## Task item
How many of the lines below contain the word "Clearly"? Reply with the number alone.

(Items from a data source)

▼

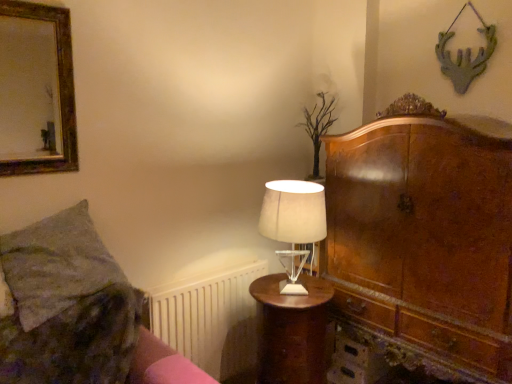
In order to click on translucent glass table lamp at center in this screenshot , I will do `click(293, 223)`.

Image resolution: width=512 pixels, height=384 pixels. What do you see at coordinates (36, 90) in the screenshot?
I see `gold-framed mirror at upper left` at bounding box center [36, 90].

The image size is (512, 384). I want to click on mahogany wood nightstand at center, so click(291, 330).

Choose the correct answer: Is pink fabric bed frame at lower left inside white plastic radiator at lower left or outside it?

pink fabric bed frame at lower left exists outside the volume of white plastic radiator at lower left.

Is pink fabric bed frame at lower left bigger than white plastic radiator at lower left?

Incorrect, pink fabric bed frame at lower left is not larger than white plastic radiator at lower left.

Locate an element on the screen. This screenshot has width=512, height=384. radiator located below the pink fabric bed frame at lower left (from the image's perspective) is located at coordinates (210, 318).

From a real-world perspective, relative to white plastic radiator at lower left, is pink fabric bed frame at lower left vertically above or below?

From a real-world perspective, pink fabric bed frame at lower left is physically above white plastic radiator at lower left.

Between point (300, 310) and point (37, 233), which one is positioned behind?

Point (300, 310)

Is mahogany wood nightstand at center surrounding green textured pillow at left?

No, green textured pillow at left is not inside mahogany wood nightstand at center.

Measure the distance from mahogany wood nightstand at center to green textured pillow at left.

mahogany wood nightstand at center and green textured pillow at left are 32.92 inches apart from each other.

Can you tell me how much mahogany wood nightstand at center and green textured pillow at left differ in facing direction?

0.412 degrees.

Looking at this image, what's the angular difference between green textured pillow at left and white plastic radiator at lower left's facing directions?

0.918 degrees separate the facing orientations of green textured pillow at left and white plastic radiator at lower left.

From the image's perspective, is green textured pillow at left positioned above or below white plastic radiator at lower left?

green textured pillow at left is above white plastic radiator at lower left.

Is green textured pillow at left surrounding white plastic radiator at lower left?

No, white plastic radiator at lower left is located outside of green textured pillow at left.

Considering the sizes of objects green textured pillow at left and white plastic radiator at lower left in the image provided, who is taller, green textured pillow at left or white plastic radiator at lower left?

white plastic radiator at lower left.

In the scene shown: Considering their positions, is translucent glass table lamp at center located in front of or behind mahogany wood nightstand at center?

Visually, translucent glass table lamp at center is located in front of mahogany wood nightstand at center.

Which is in front, point (305, 200) or point (320, 363)?

Point (305, 200)

Is mahogany wood nightstand at center at the back of translucent glass table lamp at center?

translucent glass table lamp at center is not turned away from mahogany wood nightstand at center.

Looking at the image, does translucent glass table lamp at center seem bigger or smaller compared to mahogany wood nightstand at center?

Clearly, translucent glass table lamp at center is smaller in size than mahogany wood nightstand at center.

Locate an element on the screen. The height and width of the screenshot is (384, 512). pillow above the translucent glass table lamp at center (from a real-world perspective) is located at coordinates click(x=56, y=264).

How distant is green textured pillow at left from translucent glass table lamp at center?

green textured pillow at left is 31.70 inches from translucent glass table lamp at center.

Is point (26, 233) more distant than point (273, 230)?

No, (26, 233) is closer to viewer.

How different are the orientations of green textured pillow at left and translucent glass table lamp at center in degrees?

There is a 1.09-degree angle between the facing directions of green textured pillow at left and translucent glass table lamp at center.

Is pink fabric bed frame at lower left surrounded by translucent glass table lamp at center?

No, pink fabric bed frame at lower left is not inside translucent glass table lamp at center.

Does point (272, 237) come farther from viewer compared to point (150, 364)?

Yes, point (272, 237) is behind point (150, 364).

Is translucent glass table lamp at center aimed at pink fabric bed frame at lower left?

No, translucent glass table lamp at center is not turned towards pink fabric bed frame at lower left.

Is translucent glass table lamp at center next to pink fabric bed frame at lower left?

No, translucent glass table lamp at center is not beside pink fabric bed frame at lower left.

From a real-world perspective, relative to translucent glass table lamp at center, is pink fabric bed frame at lower left vertically above or below?

Clearly, from a real-world perspective, pink fabric bed frame at lower left is below translucent glass table lamp at center.

Is pink fabric bed frame at lower left surrounding translucent glass table lamp at center?

That's incorrect, translucent glass table lamp at center is not inside pink fabric bed frame at lower left.

From the image's perspective, is pink fabric bed frame at lower left under translucent glass table lamp at center?

Correct, pink fabric bed frame at lower left appears lower than translucent glass table lamp at center in the image.

Find the location of a particular element. Image resolution: width=512 pixels, height=384 pixels. radiator below the pink fabric bed frame at lower left (from the image's perspective) is located at coordinates (210, 318).

This screenshot has width=512, height=384. I want to click on nightstand that is on the right side of green textured pillow at left, so pyautogui.click(x=291, y=330).

When comparing their distances from white plastic radiator at lower left, does green textured pillow at left or mahogany wood nightstand at center seem closer?

mahogany wood nightstand at center is closer to white plastic radiator at lower left.

Which object lies further to the anchor point green textured pillow at left, pink fabric bed frame at lower left or gold-framed mirror at upper left?

Based on the image, gold-framed mirror at upper left appears to be further to green textured pillow at left.

When comparing their distances from pink fabric bed frame at lower left, does green textured pillow at left or translucent glass table lamp at center seem closer?

green textured pillow at left is positioned closer to the anchor pink fabric bed frame at lower left.

Estimate the real-world distances between objects in this image. Which object is further from gold-framed mirror at upper left, translucent glass table lamp at center or green textured pillow at left?

translucent glass table lamp at center.

Which object lies nearer to the anchor point green textured pillow at left, pink fabric bed frame at lower left or white plastic radiator at lower left?

pink fabric bed frame at lower left.

Looking at the image, which one is located closer to green textured pillow at left, translucent glass table lamp at center or pink fabric bed frame at lower left?

pink fabric bed frame at lower left is closer to green textured pillow at left.

Which object lies nearer to the anchor point green textured pillow at left, translucent glass table lamp at center or mahogany wood nightstand at center?

Based on the image, translucent glass table lamp at center appears to be nearer to green textured pillow at left.

Based on their spatial positions, is gold-framed mirror at upper left or translucent glass table lamp at center further from mahogany wood nightstand at center?

gold-framed mirror at upper left is further to mahogany wood nightstand at center.

Where is `nightstand between pink fabric bed frame at lower left and white plastic radiator at lower left in the front-back direction`? The width and height of the screenshot is (512, 384). nightstand between pink fabric bed frame at lower left and white plastic radiator at lower left in the front-back direction is located at coordinates (291, 330).

I want to click on radiator between gold-framed mirror at upper left and mahogany wood nightstand at center in the up-down direction, so click(x=210, y=318).

Where is `table lamp between gold-framed mirror at upper left and pink fabric bed frame at lower left in the vertical direction`? table lamp between gold-framed mirror at upper left and pink fabric bed frame at lower left in the vertical direction is located at coordinates (293, 223).

Identify the location of pillow between gold-framed mirror at upper left and mahogany wood nightstand at center in the up-down direction. (56, 264).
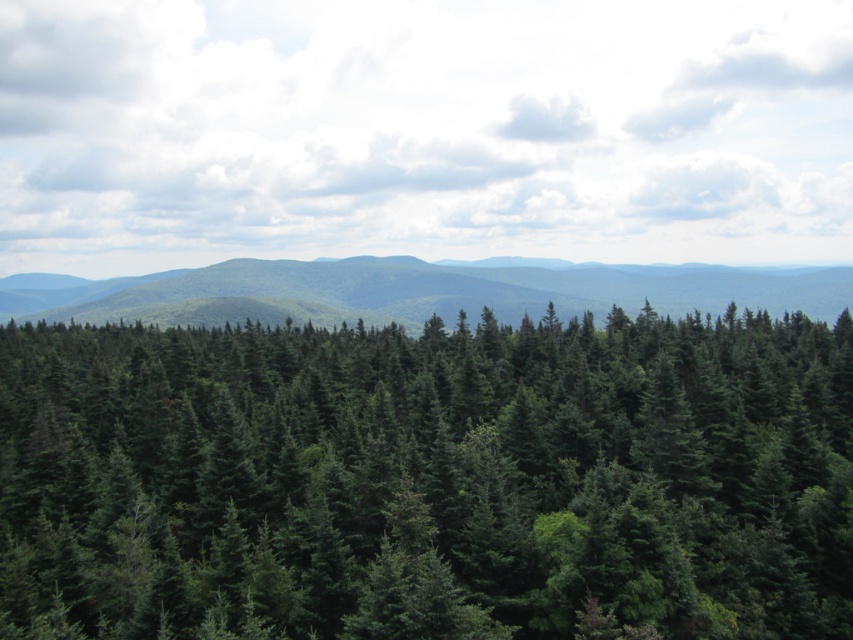
Question: Which point is farther to the camera?

Choices:
 (A) (42, 296)
 (B) (560, 536)

Answer: (A)

Question: Is green matte pine forest at center to the left of green matte forest at center from the viewer's perspective?

Choices:
 (A) no
 (B) yes

Answer: (B)

Question: Which point is closer to the camera?

Choices:
 (A) green matte pine forest at center
 (B) green matte forest at center

Answer: (A)

Question: In this image, where is green matte pine forest at center located relative to green matte forest at center?

Choices:
 (A) below
 (B) above

Answer: (A)

Question: Which of the following is the closest to the observer?

Choices:
 (A) (448, 484)
 (B) (157, 282)

Answer: (A)

Question: Is green matte pine forest at center below green matte forest at center?

Choices:
 (A) no
 (B) yes

Answer: (B)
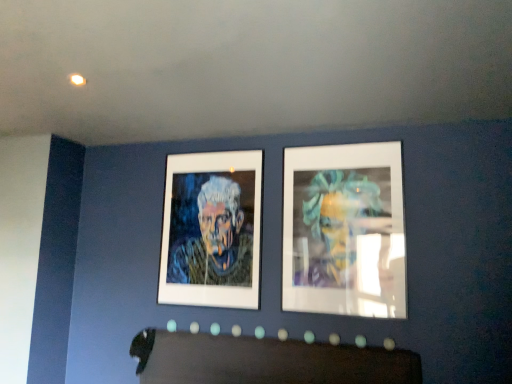
Question: Looking at the image, does white matte picture frame at upper right seem bigger or smaller compared to oil painting portrait at center?

Choices:
 (A) big
 (B) small

Answer: (A)

Question: Does point (385, 297) appear closer or farther from the camera than point (236, 249)?

Choices:
 (A) farther
 (B) closer

Answer: (B)

Question: Relative to oil painting portrait at center, is white matte picture frame at upper right in front or behind?

Choices:
 (A) front
 (B) behind

Answer: (A)

Question: Considering the positions of oil painting portrait at center and white matte picture frame at upper right in the image, is oil painting portrait at center bigger or smaller than white matte picture frame at upper right?

Choices:
 (A) small
 (B) big

Answer: (A)

Question: Considering the relative positions of oil painting portrait at center and white matte picture frame at upper right in the image provided, is oil painting portrait at center to the left or to the right of white matte picture frame at upper right?

Choices:
 (A) right
 (B) left

Answer: (B)

Question: Do you think oil painting portrait at center is within white matte picture frame at upper right, or outside of it?

Choices:
 (A) outside
 (B) inside

Answer: (A)

Question: Considering their positions, is oil painting portrait at center located in front of or behind white matte picture frame at upper right?

Choices:
 (A) behind
 (B) front

Answer: (A)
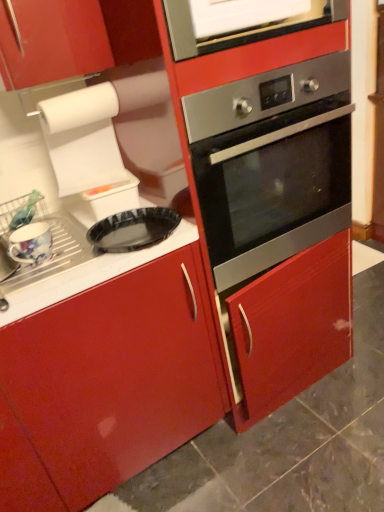
Question: From the image's perspective, would you say white glossy vent at upper center is shown under stainless steel oven at center?

Choices:
 (A) yes
 (B) no

Answer: (B)

Question: Is stainless steel oven at center inside white glossy vent at upper center?

Choices:
 (A) yes
 (B) no

Answer: (B)

Question: From the image's perspective, is white glossy vent at upper center on top of stainless steel oven at center?

Choices:
 (A) yes
 (B) no

Answer: (A)

Question: Could you tell me if white glossy vent at upper center is facing stainless steel oven at center?

Choices:
 (A) yes
 (B) no

Answer: (B)

Question: Is white glossy vent at upper center wider than stainless steel oven at center?

Choices:
 (A) yes
 (B) no

Answer: (B)

Question: Considering the positions of point (46, 245) and point (344, 10), is point (46, 245) closer or farther from the camera than point (344, 10)?

Choices:
 (A) farther
 (B) closer

Answer: (B)

Question: Considering the positions of floral ceramic mug at left and white glossy vent at upper center in the image, is floral ceramic mug at left taller or shorter than white glossy vent at upper center?

Choices:
 (A) short
 (B) tall

Answer: (A)

Question: Considering their positions, is floral ceramic mug at left located in front of or behind white glossy vent at upper center?

Choices:
 (A) front
 (B) behind

Answer: (B)

Question: Based on their positions, is floral ceramic mug at left located to the left or right of white glossy vent at upper center?

Choices:
 (A) right
 (B) left

Answer: (B)

Question: Based on their sizes in the image, would you say stainless steel oven at center is bigger or smaller than black glossy pizza pan at center?

Choices:
 (A) big
 (B) small

Answer: (A)

Question: Is stainless steel oven at center spatially inside black glossy pizza pan at center, or outside of it?

Choices:
 (A) outside
 (B) inside

Answer: (A)

Question: Does point (345, 120) appear closer or farther from the camera than point (172, 211)?

Choices:
 (A) closer
 (B) farther

Answer: (B)

Question: Is stainless steel oven at center to the left or to the right of black glossy pizza pan at center in the image?

Choices:
 (A) right
 (B) left

Answer: (A)

Question: From the image's perspective, is stainless steel oven at center positioned above or below white glossy vent at upper center?

Choices:
 (A) below
 (B) above

Answer: (A)

Question: In terms of height, does stainless steel oven at center look taller or shorter compared to white glossy vent at upper center?

Choices:
 (A) short
 (B) tall

Answer: (B)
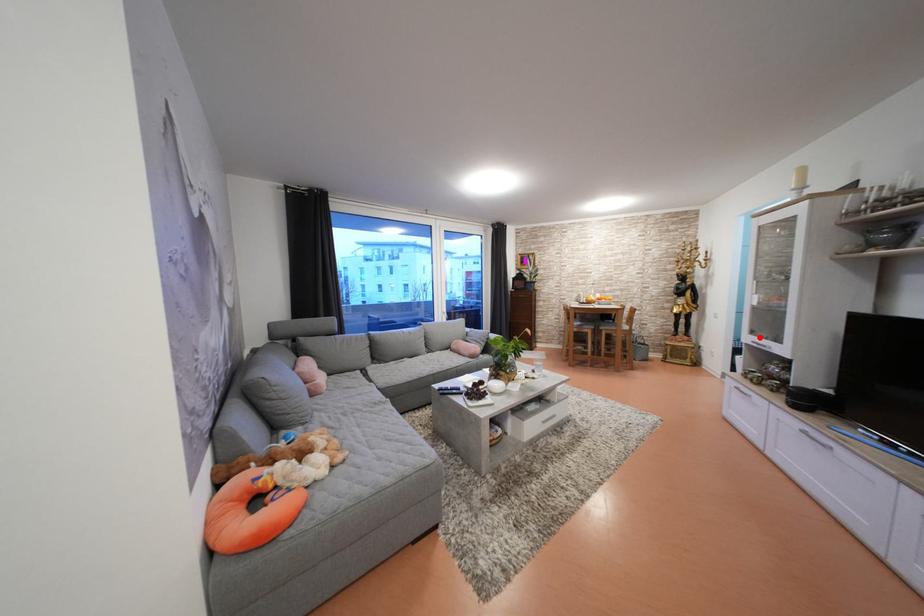
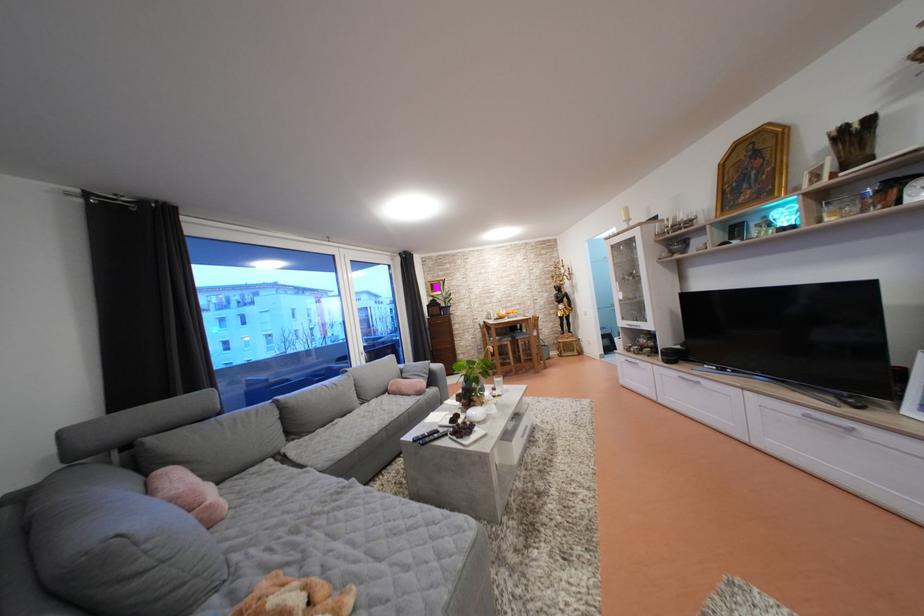
Where in the second image is the point corresponding to the highlighted location from the first image?

(629, 323)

▲

## Answer to the exercise
2